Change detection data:

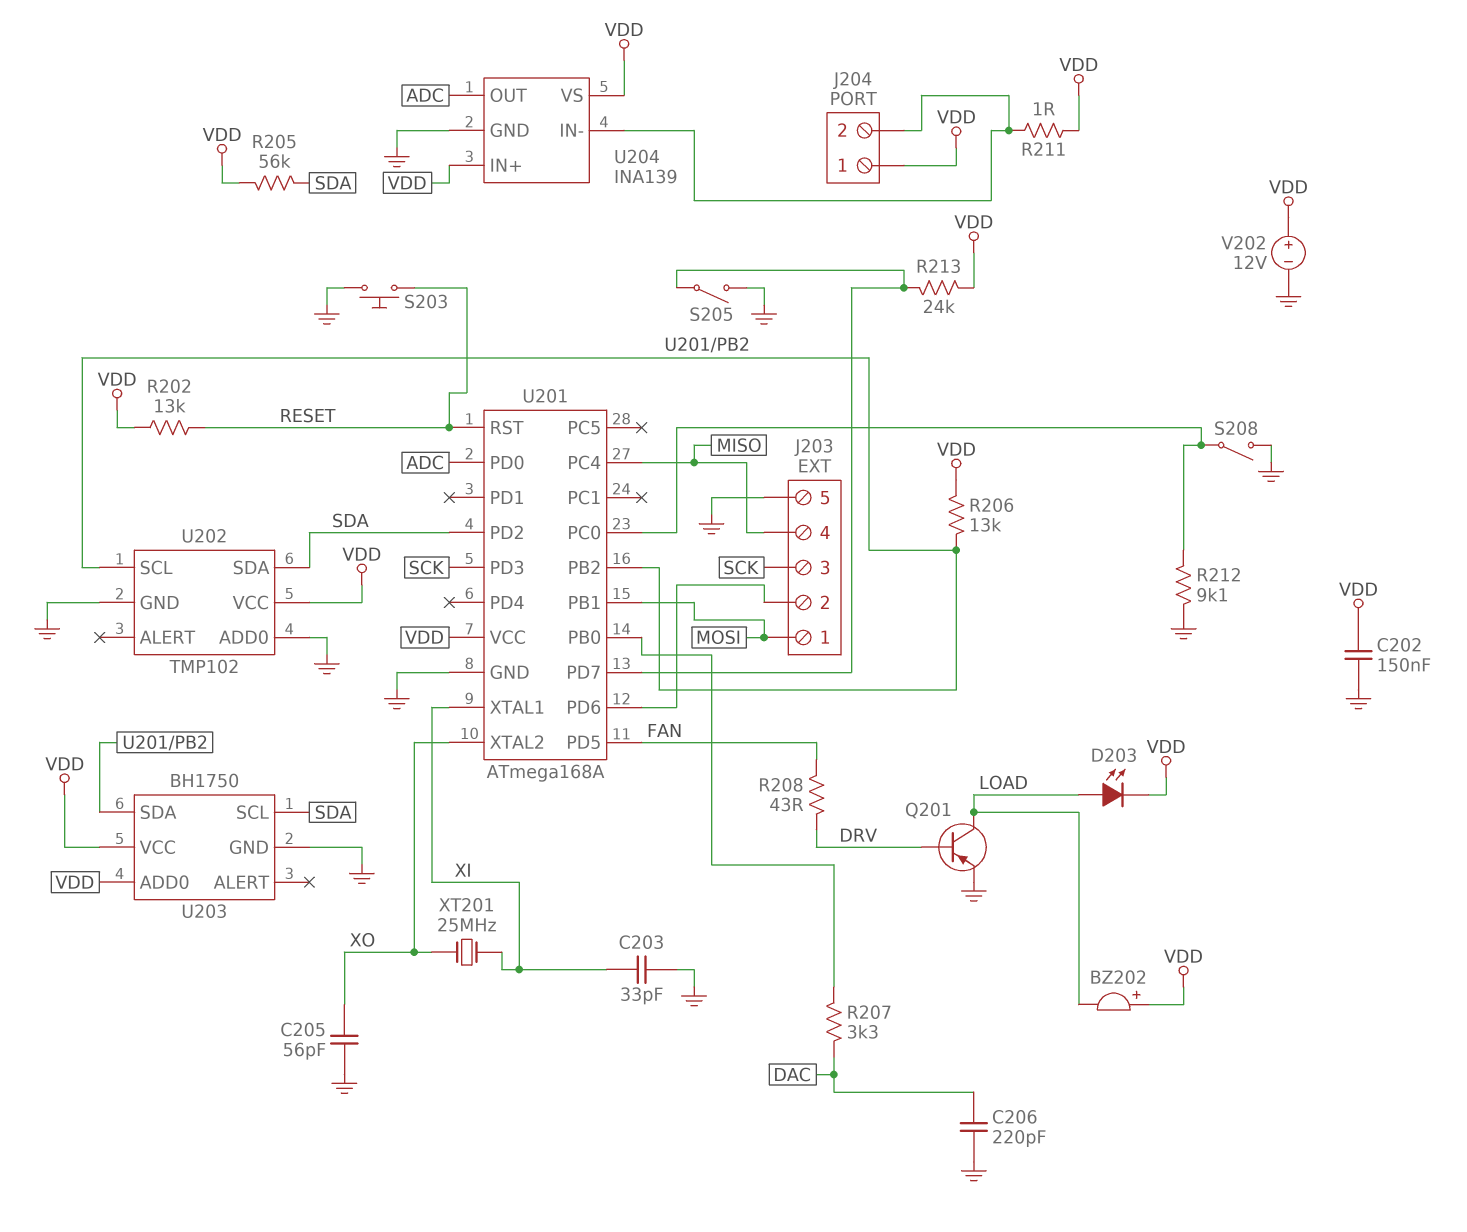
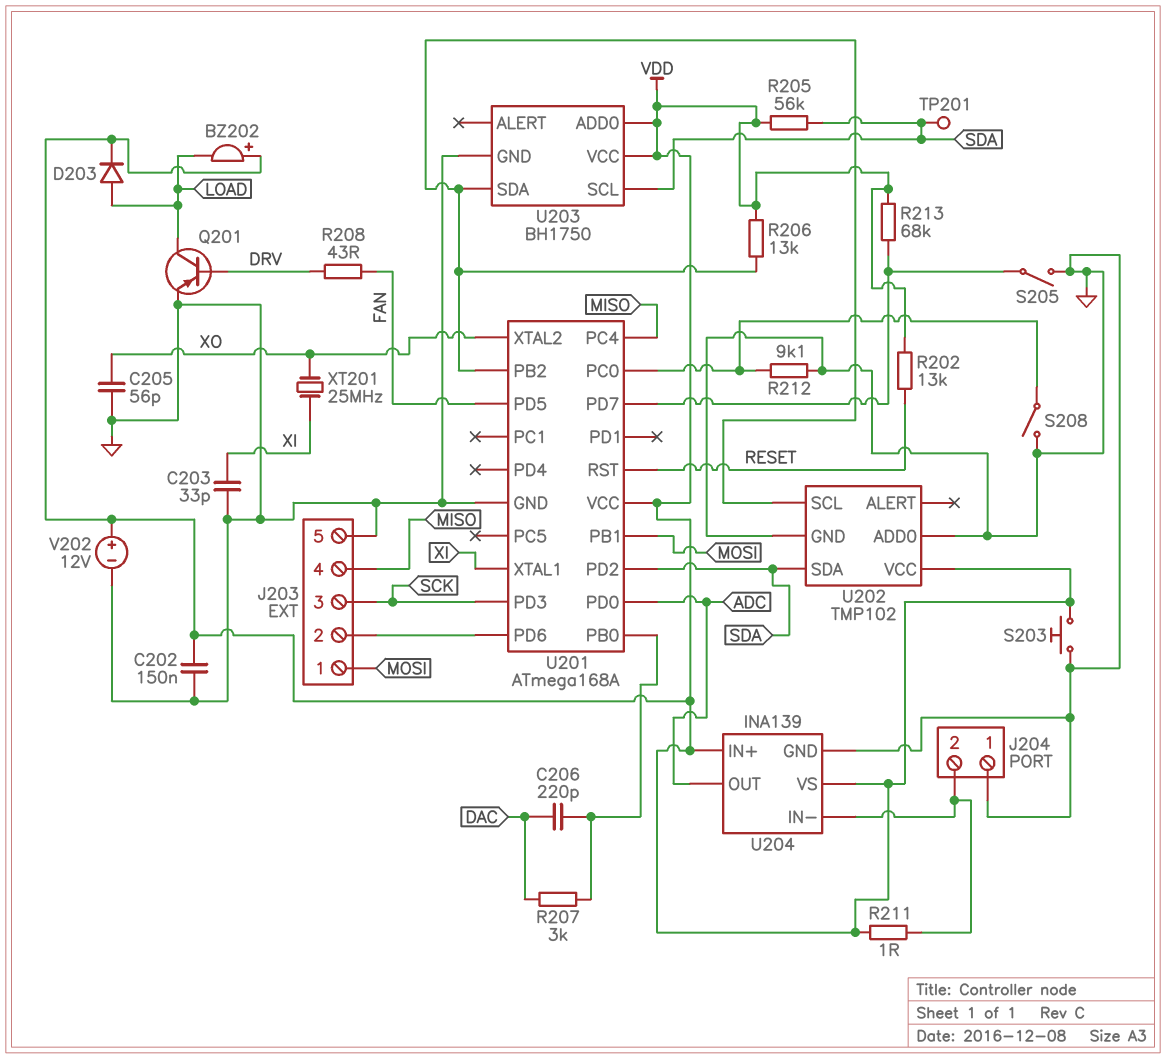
C206: 220pF (DAC, GND) -> 220pF (DAC, U201/PB0)
D203: LED (A LOAD, K VDD) -> diode (A LOAD, K VDD)
J204 pin 1: VDD -> GND
R207: 3.3k (DAC, U201/PB0) -> 3k (DAC, U201/PB0)
R213: 24k (U201/PD7, VDD) -> 68k (U201/PD7, VDD)
S203: button (GND, RESET) -> button (GND, VDD)
TP201: none -> test point (SDA)

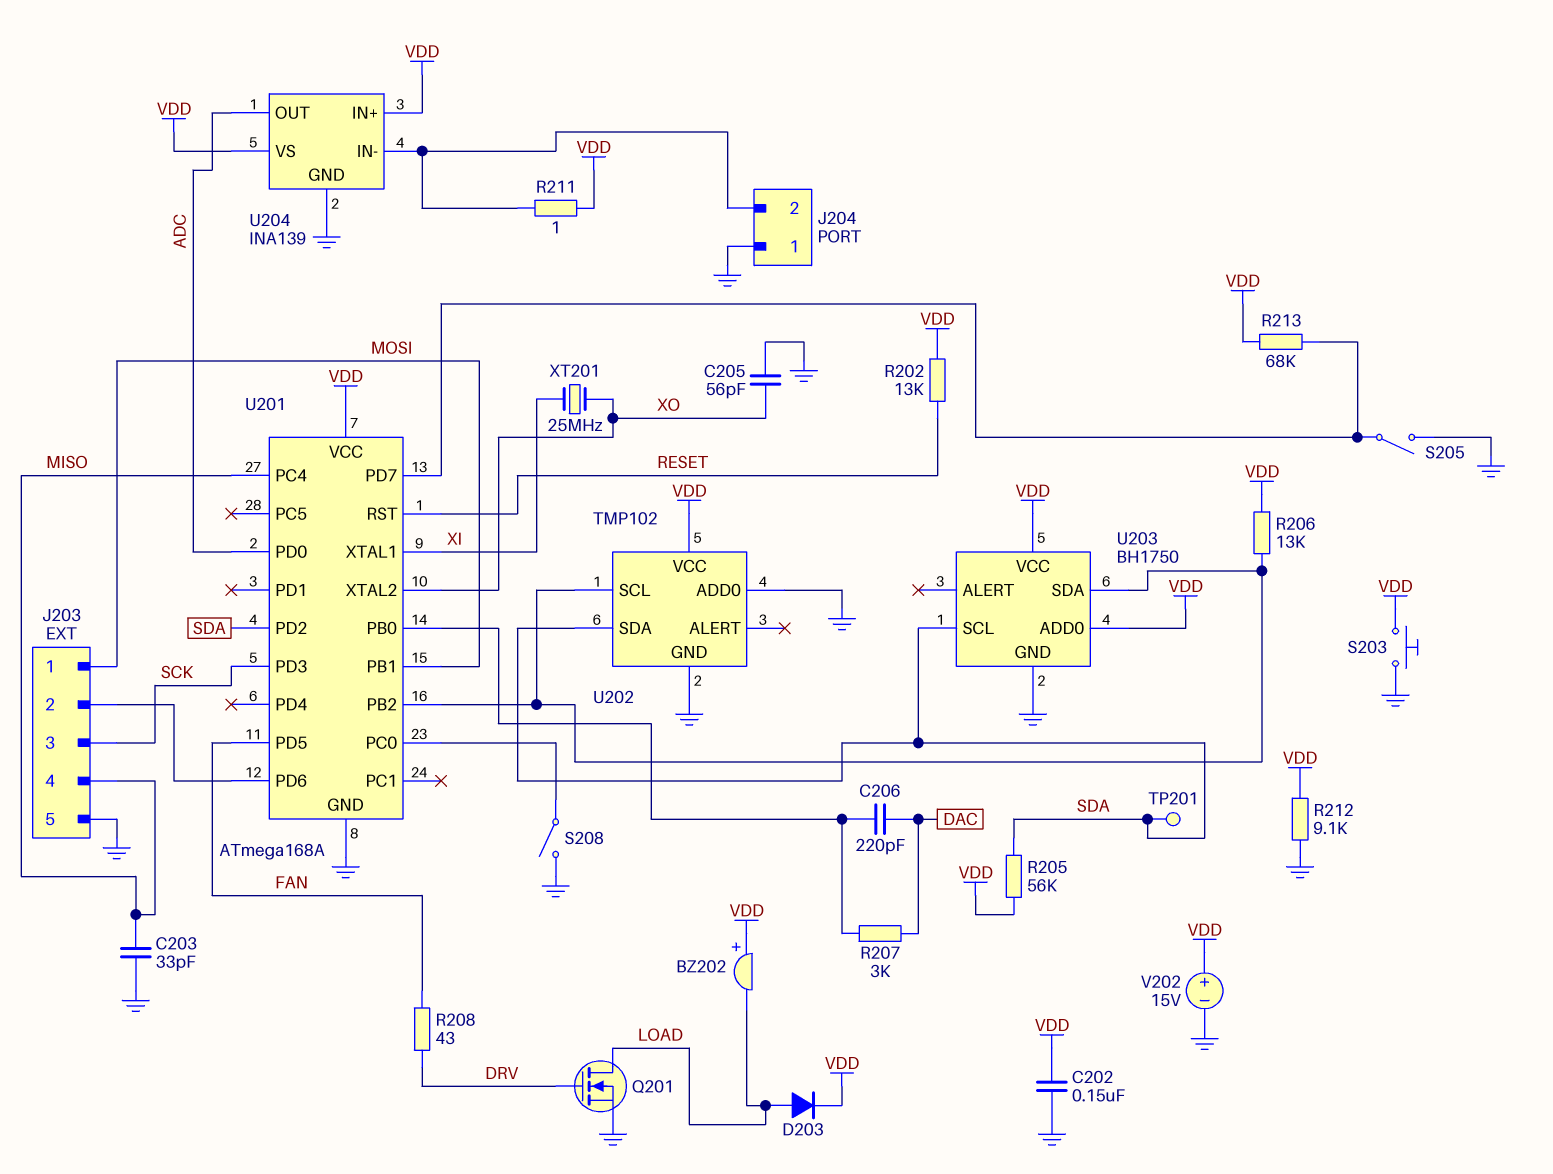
C203: 33pF (GND, XI) -> 33pF (GND, MISO)
Q201: PNP (B DRV, C LOAD, E GND) -> NMOS (G DRV, D LOAD, S GND)
R212: 9.1k (GND, U201/PC0) -> 9.1k (GND, VDD)
V202: 12V (plus VDD, minus GND) -> 15V (plus VDD, minus GND)

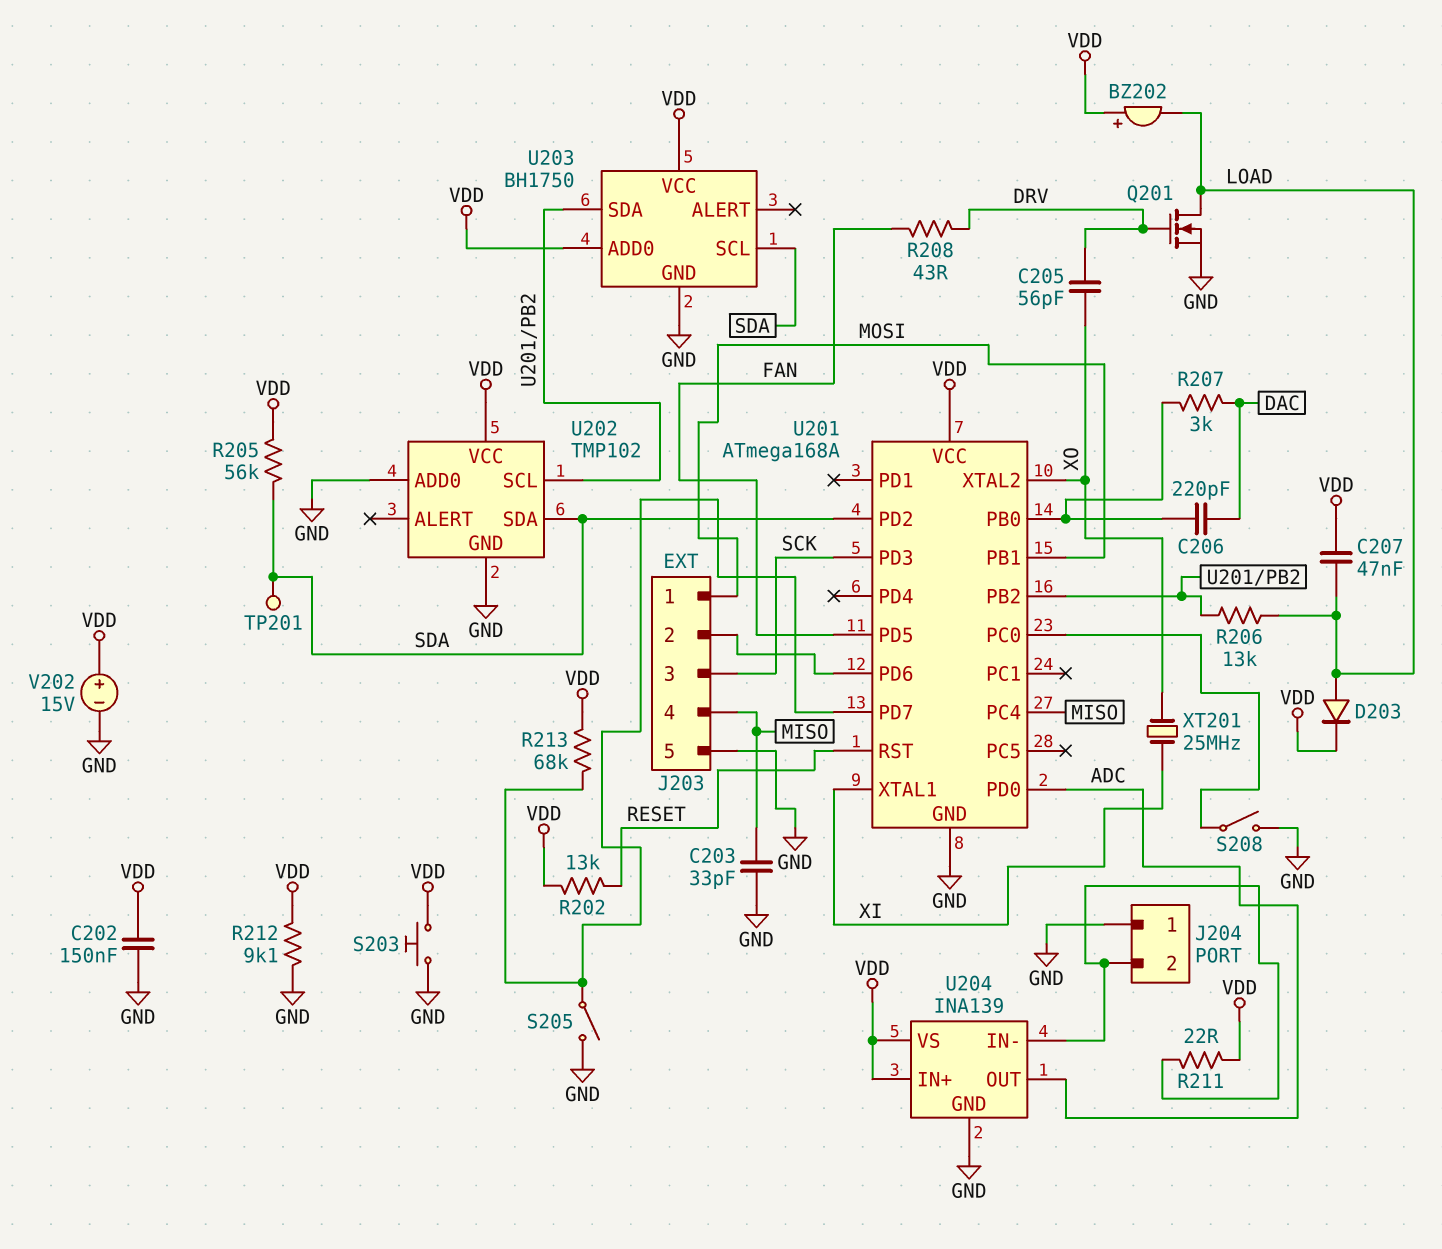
C205: 56pF (GND, XO) -> 56pF (DRV, XO)
C207: none -> 47nF (LOAD, VDD)
R206: 13k (U201/PB2, VDD) -> 13k (LOAD, U201/PB2)
R211: 1 (J204/2, VDD) -> 22 (J204/2, VDD)

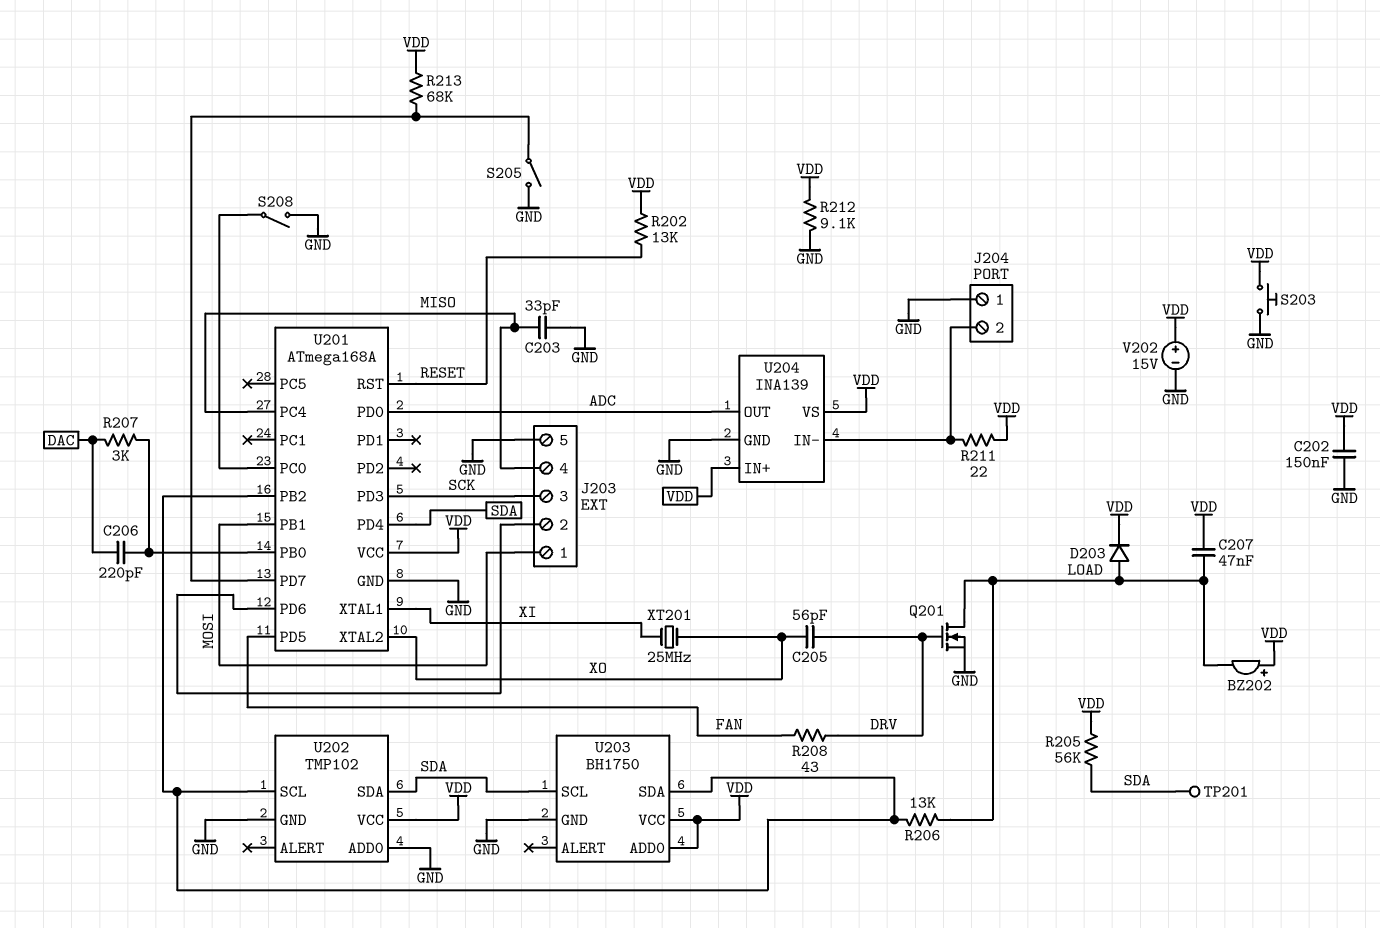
U201 pin PD2: SDA -> none
U201 pin PD4: none -> SDA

[WHAT IS REQUIRED]
An exact copy is needed of every line from the line containing "R206: 13k (U201/PB2, VDD)" to the last line of the records; pictures stay out of it.

[RESPONSE TO THIS EXERCISE]
R206: 13k (U201/PB2, VDD) -> 13k (LOAD, U201/PB2)
R211: 1 (J204/2, VDD) -> 22 (J204/2, VDD)

U201 pin PD2: SDA -> none
U201 pin PD4: none -> SDA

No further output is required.